WHAT YOU SHOULD DO
Give the line containing "purple star: (167, 38) -> (146, 44), moved" again, exactly, along with all later lines of the entries, through the last one.

[Colored shape tracking data]
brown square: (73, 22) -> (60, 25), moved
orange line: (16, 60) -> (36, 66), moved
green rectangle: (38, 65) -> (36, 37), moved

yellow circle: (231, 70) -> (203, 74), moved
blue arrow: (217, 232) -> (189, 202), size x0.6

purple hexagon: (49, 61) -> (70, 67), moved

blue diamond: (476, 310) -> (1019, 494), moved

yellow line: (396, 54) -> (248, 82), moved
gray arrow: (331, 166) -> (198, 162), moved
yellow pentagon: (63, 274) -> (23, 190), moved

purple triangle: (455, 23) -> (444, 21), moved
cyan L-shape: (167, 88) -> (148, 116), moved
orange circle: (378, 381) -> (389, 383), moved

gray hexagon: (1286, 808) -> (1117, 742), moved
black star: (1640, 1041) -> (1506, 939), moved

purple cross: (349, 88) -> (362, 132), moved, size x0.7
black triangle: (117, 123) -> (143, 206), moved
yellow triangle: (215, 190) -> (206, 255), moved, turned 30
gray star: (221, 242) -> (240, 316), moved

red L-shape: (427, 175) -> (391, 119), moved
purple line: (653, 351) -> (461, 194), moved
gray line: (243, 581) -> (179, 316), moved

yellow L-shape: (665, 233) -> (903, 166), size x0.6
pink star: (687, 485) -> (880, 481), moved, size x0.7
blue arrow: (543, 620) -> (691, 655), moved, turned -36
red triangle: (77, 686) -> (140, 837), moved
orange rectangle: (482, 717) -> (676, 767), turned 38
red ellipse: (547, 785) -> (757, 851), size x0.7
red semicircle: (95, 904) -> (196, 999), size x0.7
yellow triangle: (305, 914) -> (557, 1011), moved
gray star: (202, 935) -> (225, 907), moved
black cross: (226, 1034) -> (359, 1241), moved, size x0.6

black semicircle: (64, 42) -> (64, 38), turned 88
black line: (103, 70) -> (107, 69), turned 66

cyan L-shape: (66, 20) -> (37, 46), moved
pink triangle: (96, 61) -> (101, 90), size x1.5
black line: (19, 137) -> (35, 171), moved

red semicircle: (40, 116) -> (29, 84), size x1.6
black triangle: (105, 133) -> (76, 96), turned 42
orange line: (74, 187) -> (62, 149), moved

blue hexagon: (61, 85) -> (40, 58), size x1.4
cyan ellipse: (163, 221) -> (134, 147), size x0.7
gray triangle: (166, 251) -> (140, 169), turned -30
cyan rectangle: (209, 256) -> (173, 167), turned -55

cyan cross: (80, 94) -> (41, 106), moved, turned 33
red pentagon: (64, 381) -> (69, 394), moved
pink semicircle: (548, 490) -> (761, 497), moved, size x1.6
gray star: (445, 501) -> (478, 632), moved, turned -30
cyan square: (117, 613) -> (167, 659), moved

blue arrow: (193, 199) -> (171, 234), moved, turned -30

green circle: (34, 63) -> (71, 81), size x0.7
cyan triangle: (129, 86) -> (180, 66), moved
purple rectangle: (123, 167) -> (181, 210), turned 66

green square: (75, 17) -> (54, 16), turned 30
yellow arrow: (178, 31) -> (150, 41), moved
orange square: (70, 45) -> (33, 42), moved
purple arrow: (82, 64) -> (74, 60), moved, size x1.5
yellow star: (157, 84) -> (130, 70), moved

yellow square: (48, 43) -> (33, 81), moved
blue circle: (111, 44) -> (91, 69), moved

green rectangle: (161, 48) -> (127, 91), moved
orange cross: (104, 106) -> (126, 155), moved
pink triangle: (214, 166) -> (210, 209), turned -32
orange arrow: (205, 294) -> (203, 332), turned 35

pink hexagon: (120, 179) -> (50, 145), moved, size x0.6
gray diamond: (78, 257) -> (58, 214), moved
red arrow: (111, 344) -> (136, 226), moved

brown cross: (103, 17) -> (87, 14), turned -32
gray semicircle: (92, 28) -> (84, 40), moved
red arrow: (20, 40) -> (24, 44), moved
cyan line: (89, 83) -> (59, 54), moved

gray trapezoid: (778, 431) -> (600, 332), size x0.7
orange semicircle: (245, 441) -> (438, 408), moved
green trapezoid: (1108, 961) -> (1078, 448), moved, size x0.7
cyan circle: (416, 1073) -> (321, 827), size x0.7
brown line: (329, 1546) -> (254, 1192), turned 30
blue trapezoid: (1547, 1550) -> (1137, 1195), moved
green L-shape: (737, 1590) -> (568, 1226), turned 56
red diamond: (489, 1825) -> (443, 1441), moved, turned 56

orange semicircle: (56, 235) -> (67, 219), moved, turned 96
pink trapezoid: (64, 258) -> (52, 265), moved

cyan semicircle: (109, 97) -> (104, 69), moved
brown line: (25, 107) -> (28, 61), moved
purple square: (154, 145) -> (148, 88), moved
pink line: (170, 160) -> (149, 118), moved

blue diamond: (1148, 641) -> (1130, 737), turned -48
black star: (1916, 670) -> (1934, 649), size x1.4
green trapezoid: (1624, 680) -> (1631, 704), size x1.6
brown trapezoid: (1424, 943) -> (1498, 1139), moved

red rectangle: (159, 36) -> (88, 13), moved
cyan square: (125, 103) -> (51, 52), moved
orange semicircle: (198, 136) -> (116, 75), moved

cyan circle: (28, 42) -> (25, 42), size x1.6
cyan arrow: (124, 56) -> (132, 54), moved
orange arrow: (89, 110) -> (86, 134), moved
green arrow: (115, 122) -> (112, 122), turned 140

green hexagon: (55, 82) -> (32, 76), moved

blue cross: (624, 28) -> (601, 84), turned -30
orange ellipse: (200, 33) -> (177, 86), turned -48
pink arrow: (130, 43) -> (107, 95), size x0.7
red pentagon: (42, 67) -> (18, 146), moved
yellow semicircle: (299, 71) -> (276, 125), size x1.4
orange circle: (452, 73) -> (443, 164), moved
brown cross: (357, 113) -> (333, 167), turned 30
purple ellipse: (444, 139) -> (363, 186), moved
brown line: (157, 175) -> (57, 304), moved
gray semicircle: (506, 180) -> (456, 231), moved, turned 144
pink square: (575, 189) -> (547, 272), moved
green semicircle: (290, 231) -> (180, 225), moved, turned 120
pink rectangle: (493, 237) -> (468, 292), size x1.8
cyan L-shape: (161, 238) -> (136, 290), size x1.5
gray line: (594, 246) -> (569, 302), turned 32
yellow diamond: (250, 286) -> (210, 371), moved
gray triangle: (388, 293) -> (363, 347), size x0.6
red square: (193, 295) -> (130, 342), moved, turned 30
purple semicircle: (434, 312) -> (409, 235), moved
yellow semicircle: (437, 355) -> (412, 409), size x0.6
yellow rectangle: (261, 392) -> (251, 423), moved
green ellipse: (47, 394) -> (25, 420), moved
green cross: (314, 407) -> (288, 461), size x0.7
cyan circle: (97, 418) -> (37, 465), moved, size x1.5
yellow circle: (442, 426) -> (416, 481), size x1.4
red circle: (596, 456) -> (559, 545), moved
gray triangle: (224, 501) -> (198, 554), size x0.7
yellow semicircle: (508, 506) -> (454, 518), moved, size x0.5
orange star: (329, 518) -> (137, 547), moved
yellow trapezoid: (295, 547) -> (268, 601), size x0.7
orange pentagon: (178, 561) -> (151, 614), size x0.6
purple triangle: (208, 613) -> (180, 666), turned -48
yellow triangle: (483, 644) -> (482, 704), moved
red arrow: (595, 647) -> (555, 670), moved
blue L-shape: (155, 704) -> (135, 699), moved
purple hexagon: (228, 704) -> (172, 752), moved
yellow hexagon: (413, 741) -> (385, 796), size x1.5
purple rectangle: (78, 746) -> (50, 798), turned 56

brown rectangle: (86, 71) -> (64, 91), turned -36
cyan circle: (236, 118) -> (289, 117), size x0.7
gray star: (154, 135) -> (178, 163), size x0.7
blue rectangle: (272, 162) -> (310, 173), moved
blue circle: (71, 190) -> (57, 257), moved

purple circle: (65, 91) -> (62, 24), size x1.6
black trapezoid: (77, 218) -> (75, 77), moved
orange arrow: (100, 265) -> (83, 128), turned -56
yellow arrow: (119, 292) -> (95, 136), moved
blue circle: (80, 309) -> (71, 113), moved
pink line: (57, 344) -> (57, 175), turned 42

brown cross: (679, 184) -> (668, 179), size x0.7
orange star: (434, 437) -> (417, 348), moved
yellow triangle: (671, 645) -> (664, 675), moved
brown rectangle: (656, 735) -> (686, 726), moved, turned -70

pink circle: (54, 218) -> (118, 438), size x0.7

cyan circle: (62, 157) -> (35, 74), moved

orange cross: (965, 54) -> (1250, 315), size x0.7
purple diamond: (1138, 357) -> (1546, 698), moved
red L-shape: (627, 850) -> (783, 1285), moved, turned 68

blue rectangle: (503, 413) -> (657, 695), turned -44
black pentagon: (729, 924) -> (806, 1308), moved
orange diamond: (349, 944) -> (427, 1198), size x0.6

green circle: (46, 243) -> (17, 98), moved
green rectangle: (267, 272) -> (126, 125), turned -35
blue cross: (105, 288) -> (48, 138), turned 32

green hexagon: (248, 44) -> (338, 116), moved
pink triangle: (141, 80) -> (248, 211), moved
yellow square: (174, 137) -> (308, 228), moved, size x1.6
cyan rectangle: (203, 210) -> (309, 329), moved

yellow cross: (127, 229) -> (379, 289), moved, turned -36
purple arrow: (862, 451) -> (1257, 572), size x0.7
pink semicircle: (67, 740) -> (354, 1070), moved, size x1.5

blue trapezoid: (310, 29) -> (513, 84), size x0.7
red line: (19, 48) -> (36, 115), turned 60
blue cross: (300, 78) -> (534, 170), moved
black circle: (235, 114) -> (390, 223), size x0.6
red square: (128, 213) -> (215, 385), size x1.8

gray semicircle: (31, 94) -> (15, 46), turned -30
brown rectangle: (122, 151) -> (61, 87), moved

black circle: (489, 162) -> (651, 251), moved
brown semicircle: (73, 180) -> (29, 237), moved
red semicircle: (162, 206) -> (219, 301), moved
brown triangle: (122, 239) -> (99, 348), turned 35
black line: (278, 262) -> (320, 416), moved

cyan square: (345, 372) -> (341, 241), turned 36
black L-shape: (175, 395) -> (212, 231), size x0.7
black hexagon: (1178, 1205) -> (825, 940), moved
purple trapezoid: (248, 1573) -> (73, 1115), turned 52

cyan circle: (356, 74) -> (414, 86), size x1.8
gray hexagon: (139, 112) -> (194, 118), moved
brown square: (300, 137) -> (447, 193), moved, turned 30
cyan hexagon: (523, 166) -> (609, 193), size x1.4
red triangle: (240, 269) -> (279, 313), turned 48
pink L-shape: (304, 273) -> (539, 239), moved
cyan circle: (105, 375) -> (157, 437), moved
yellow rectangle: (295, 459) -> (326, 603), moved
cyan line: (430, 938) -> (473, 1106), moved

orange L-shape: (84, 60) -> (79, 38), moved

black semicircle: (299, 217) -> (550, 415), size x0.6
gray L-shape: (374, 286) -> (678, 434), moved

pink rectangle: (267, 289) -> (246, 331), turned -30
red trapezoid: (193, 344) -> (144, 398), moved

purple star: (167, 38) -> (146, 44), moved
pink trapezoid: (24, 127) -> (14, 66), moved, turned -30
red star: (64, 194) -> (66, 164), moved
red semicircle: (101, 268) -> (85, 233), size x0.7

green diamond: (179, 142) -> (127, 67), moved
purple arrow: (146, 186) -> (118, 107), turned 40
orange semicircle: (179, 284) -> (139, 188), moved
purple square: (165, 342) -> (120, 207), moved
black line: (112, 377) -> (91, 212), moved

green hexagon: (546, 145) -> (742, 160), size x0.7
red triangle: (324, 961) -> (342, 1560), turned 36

ANSWER SECTION
purple star: (167, 38) -> (146, 44), moved
pink trapezoid: (24, 127) -> (14, 66), moved, turned -30
red star: (64, 194) -> (66, 164), moved
red semicircle: (101, 268) -> (85, 233), size x0.7

green diamond: (179, 142) -> (127, 67), moved
purple arrow: (146, 186) -> (118, 107), turned 40
orange semicircle: (179, 284) -> (139, 188), moved
purple square: (165, 342) -> (120, 207), moved
black line: (112, 377) -> (91, 212), moved

green hexagon: (546, 145) -> (742, 160), size x0.7
red triangle: (324, 961) -> (342, 1560), turned 36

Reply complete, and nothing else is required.